Select, from the data, each line where "camera" occurs.

DATA TO USE →
******************************

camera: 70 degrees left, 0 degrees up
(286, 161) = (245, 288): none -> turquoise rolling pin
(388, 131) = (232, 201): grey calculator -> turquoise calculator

******************************

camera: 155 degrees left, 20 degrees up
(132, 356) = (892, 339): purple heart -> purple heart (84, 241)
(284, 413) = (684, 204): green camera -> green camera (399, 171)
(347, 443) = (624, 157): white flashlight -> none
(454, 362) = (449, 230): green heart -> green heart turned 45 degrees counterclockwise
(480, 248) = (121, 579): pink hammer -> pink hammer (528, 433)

******************************

WRITTEN ANSWER →
camera: 70 degrees left, 0 degrees up
camera: 155 degrees left, 20 degrees up
(284, 413) = (684, 204): green camera -> green camera (399, 171)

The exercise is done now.